** Opening DATASET RECORDS block **

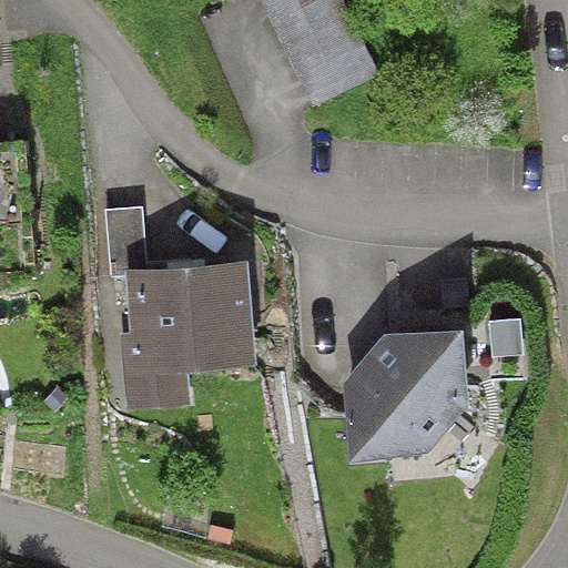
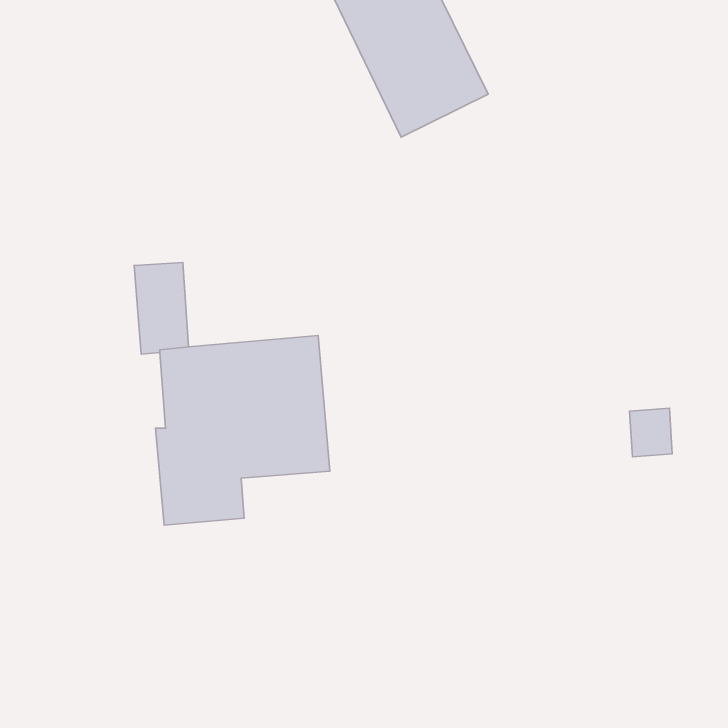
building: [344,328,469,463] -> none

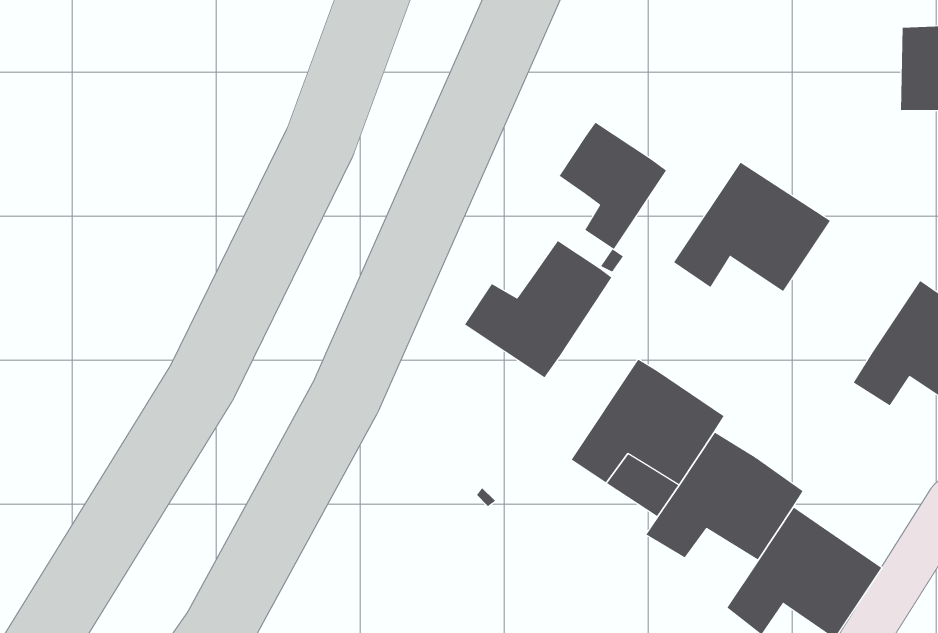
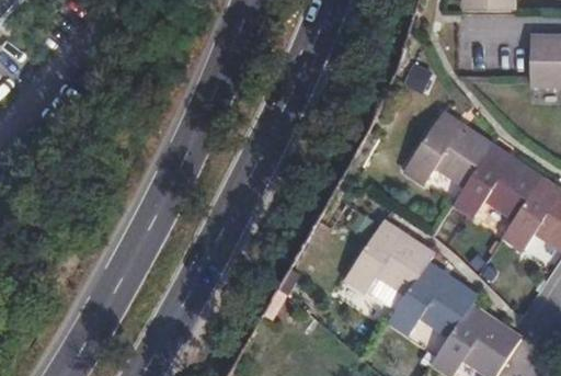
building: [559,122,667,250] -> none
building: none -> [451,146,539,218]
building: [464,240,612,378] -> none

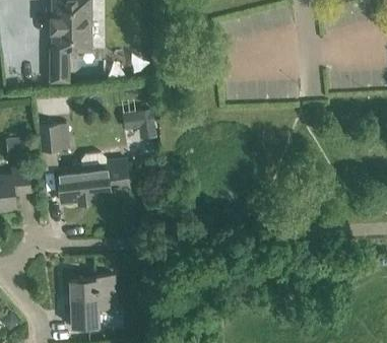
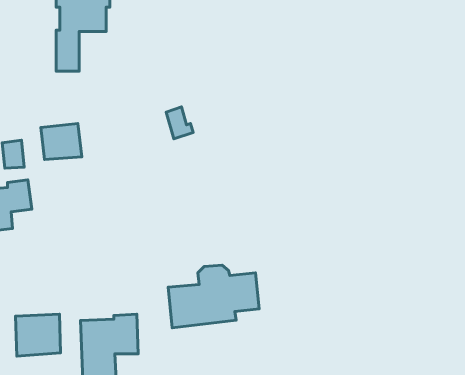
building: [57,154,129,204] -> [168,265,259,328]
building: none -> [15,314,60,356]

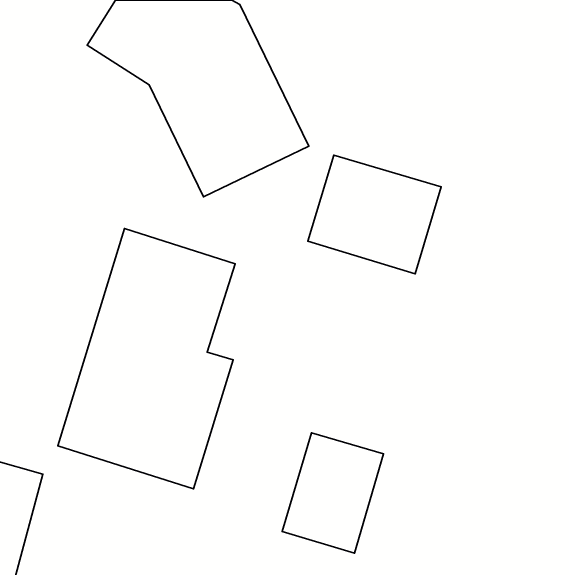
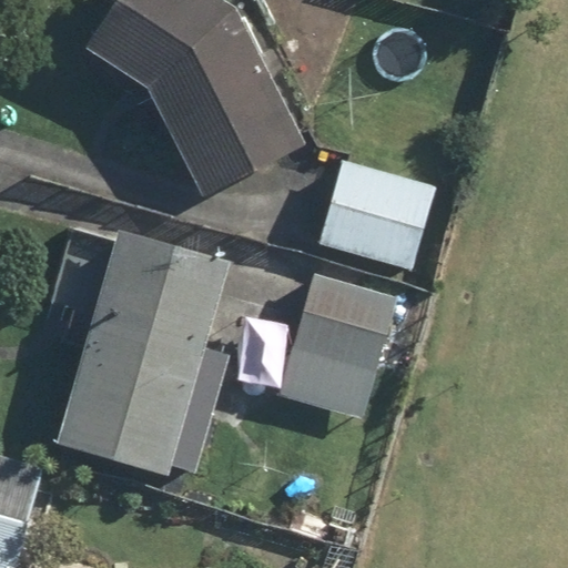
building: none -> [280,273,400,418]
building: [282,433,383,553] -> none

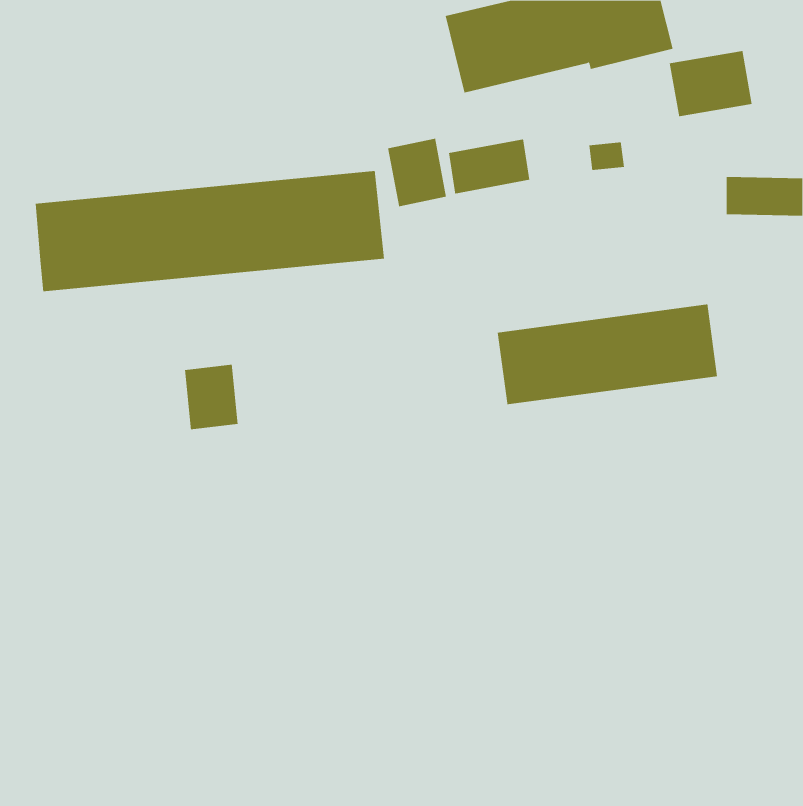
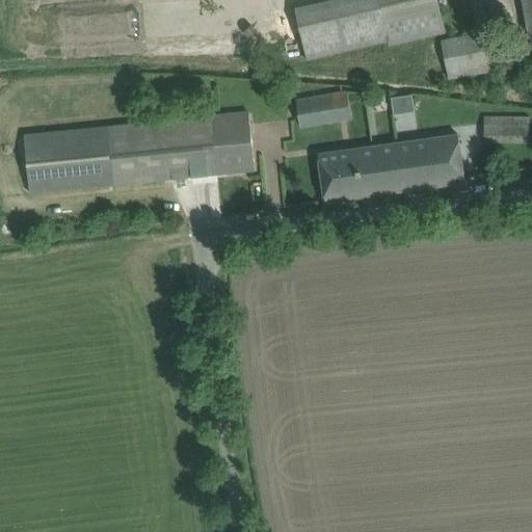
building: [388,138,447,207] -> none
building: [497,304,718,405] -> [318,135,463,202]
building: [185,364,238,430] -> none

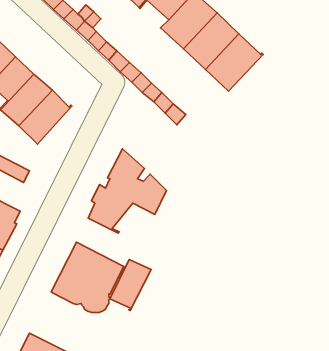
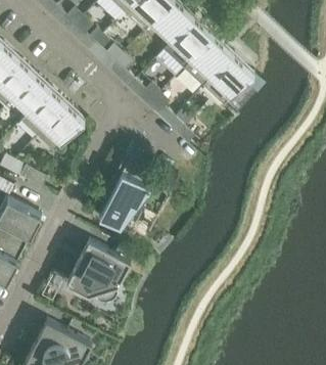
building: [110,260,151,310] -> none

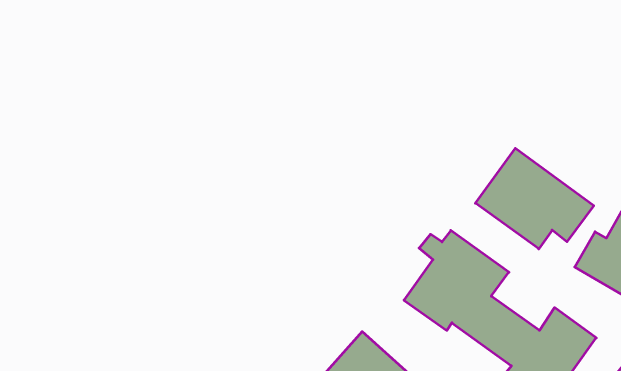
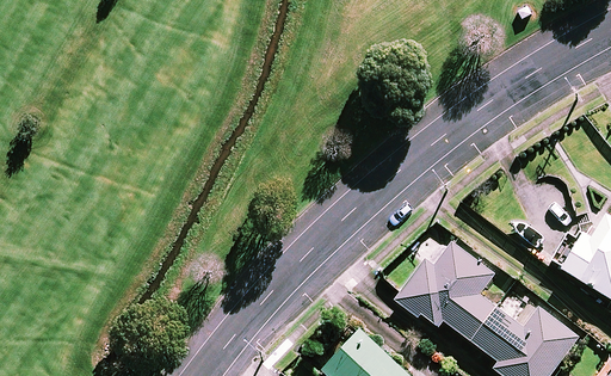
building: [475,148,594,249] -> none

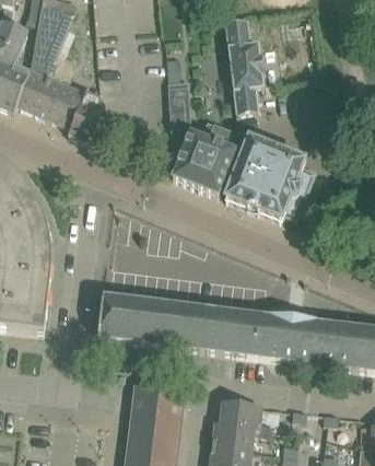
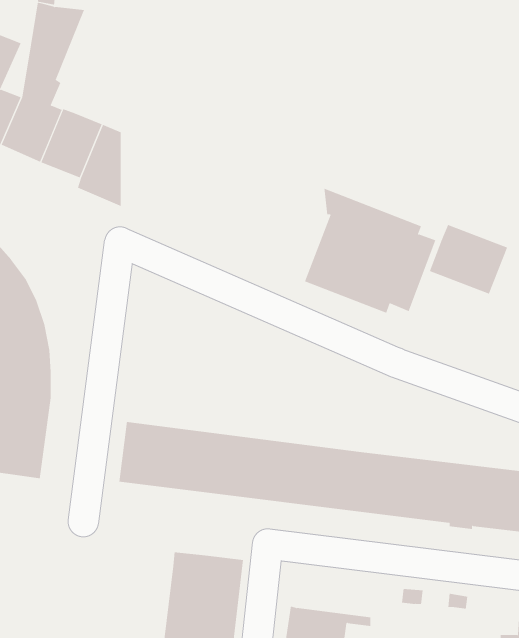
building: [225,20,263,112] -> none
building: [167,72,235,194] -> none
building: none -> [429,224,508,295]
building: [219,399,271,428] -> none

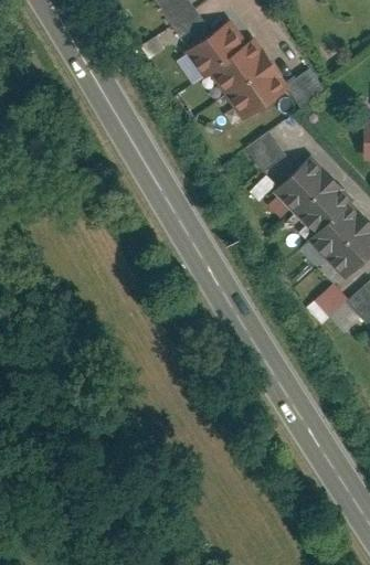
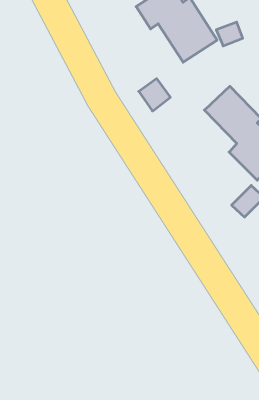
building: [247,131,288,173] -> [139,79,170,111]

** Closing DATASET RECORDS block **

- **YOUR ASSIGNMENT**:
What is needed is an exact transcription of the lines from the one containing "building: [167,72,235,194] -> none" through the last line of the records above, both included, with no pictures.

- **WRITTEN REPLY**:
building: [167,72,235,194] -> none
building: none -> [429,224,508,295]
building: [219,399,271,428] -> none

building: [247,131,288,173] -> [139,79,170,111]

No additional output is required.